━━ ENTRIES PROVIDED
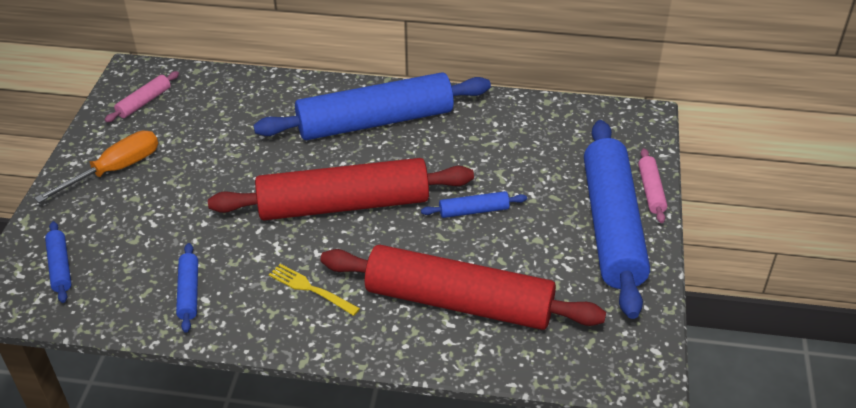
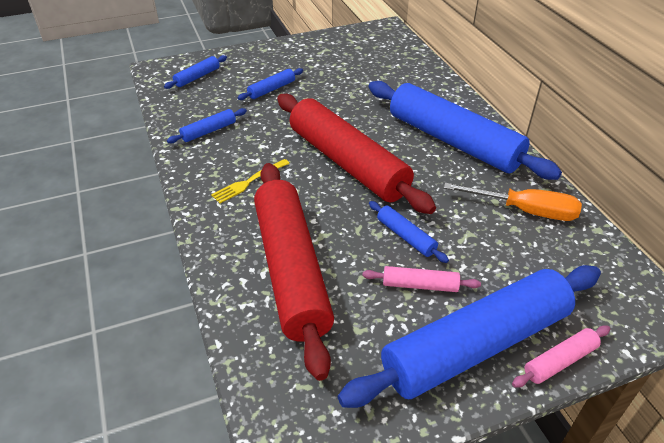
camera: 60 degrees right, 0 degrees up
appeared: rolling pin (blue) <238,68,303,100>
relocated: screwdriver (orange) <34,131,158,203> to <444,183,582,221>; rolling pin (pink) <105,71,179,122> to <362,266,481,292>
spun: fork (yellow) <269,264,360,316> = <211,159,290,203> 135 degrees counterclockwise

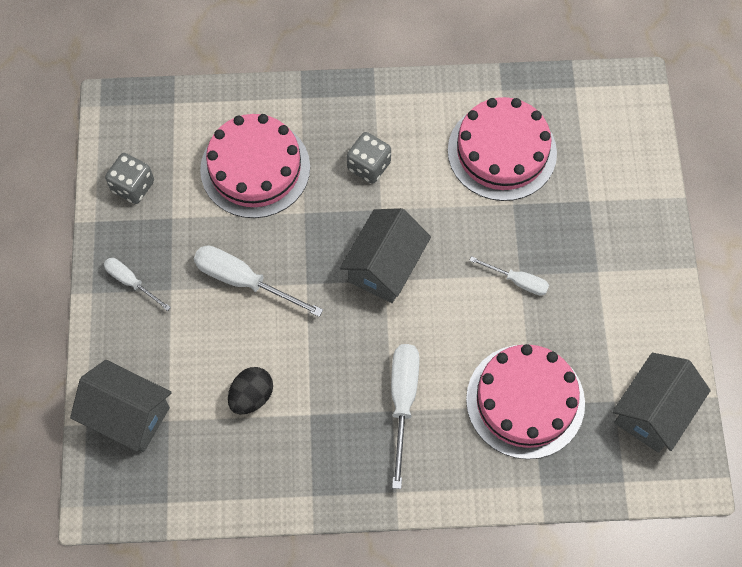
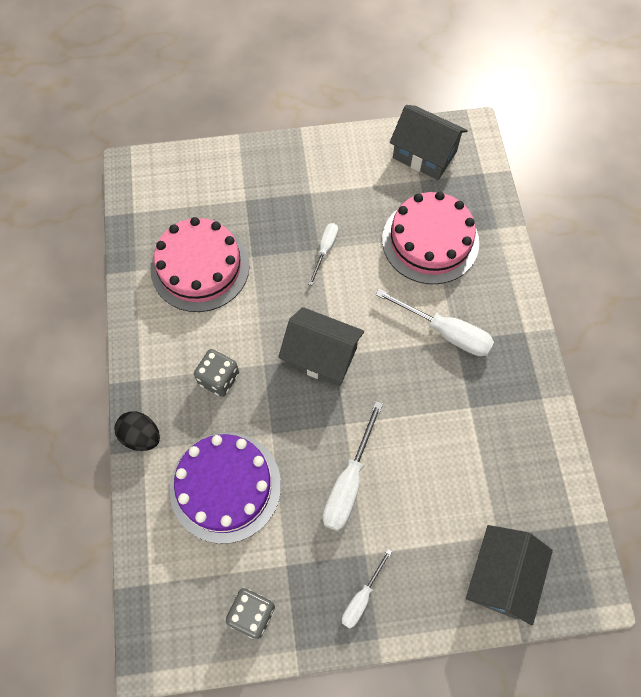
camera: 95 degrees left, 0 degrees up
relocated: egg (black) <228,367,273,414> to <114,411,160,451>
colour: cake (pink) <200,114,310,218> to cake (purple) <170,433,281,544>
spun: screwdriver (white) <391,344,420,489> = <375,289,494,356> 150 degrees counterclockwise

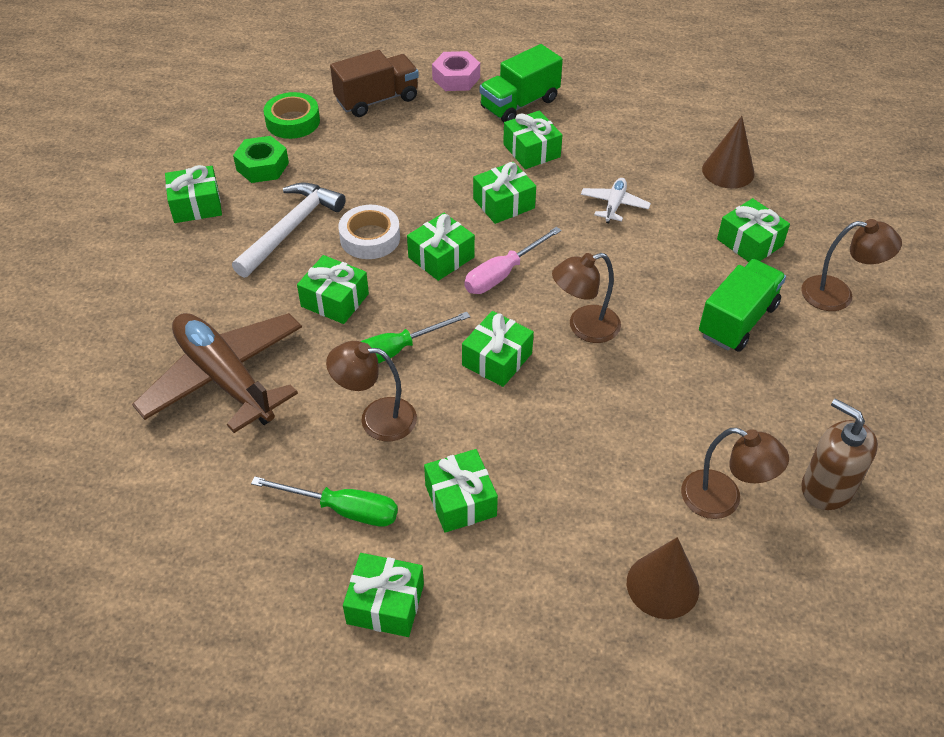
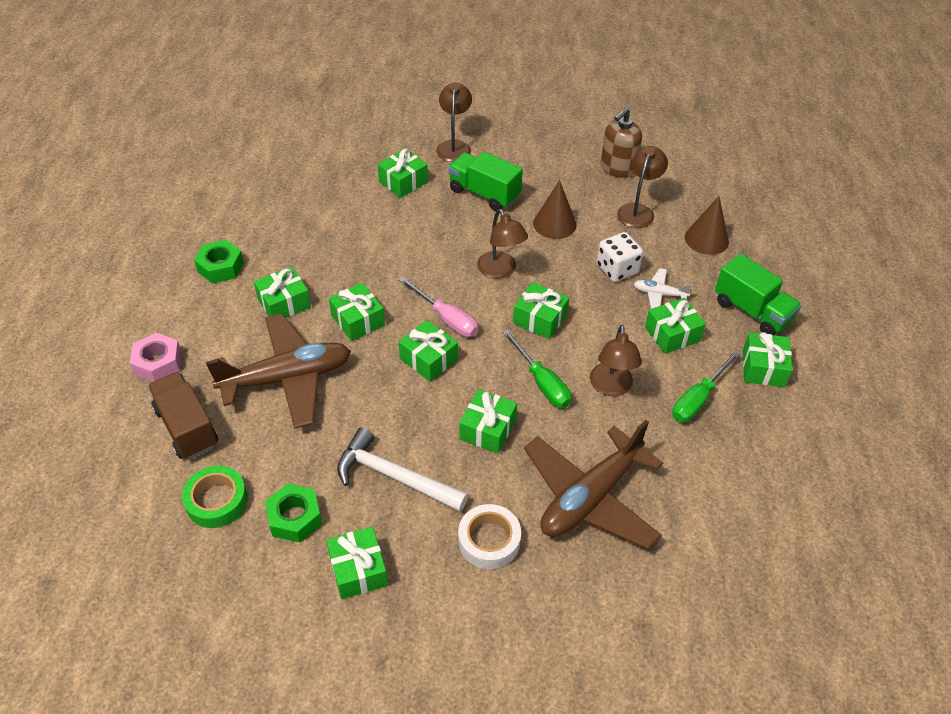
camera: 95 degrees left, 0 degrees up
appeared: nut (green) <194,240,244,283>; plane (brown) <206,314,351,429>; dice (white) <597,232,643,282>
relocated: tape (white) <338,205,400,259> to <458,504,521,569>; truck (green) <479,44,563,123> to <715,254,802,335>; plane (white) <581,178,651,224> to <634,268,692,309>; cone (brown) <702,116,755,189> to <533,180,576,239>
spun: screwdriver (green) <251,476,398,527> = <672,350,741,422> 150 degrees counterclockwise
━━━━
EXERCISE AIM: A word-for-word copy of all the data is required, minus the pictures.

EXERCISE ANSWER:
camera: 60 degrees right, 0 degrees up
appeared: rolling pin (blue) <238,68,303,100>
relocated: screwdriver (orange) <34,131,158,203> to <444,183,582,221>; rolling pin (pink) <105,71,179,122> to <362,266,481,292>
spun: fork (yellow) <269,264,360,316> = <211,159,290,203> 135 degrees counterclockwise

camera: 95 degrees left, 0 degrees up
relocated: egg (black) <228,367,273,414> to <114,411,160,451>
colour: cake (pink) <200,114,310,218> to cake (purple) <170,433,281,544>
spun: screwdriver (white) <391,344,420,489> = <375,289,494,356> 150 degrees counterclockwise

camera: 95 degrees left, 0 degrees up
appeared: nut (green) <194,240,244,283>; plane (brown) <206,314,351,429>; dice (white) <597,232,643,282>
relocated: tape (white) <338,205,400,259> to <458,504,521,569>; truck (green) <479,44,563,123> to <715,254,802,335>; plane (white) <581,178,651,224> to <634,268,692,309>; cone (brown) <702,116,755,189> to <533,180,576,239>
spun: screwdriver (green) <251,476,398,527> = <672,350,741,422> 150 degrees counterclockwise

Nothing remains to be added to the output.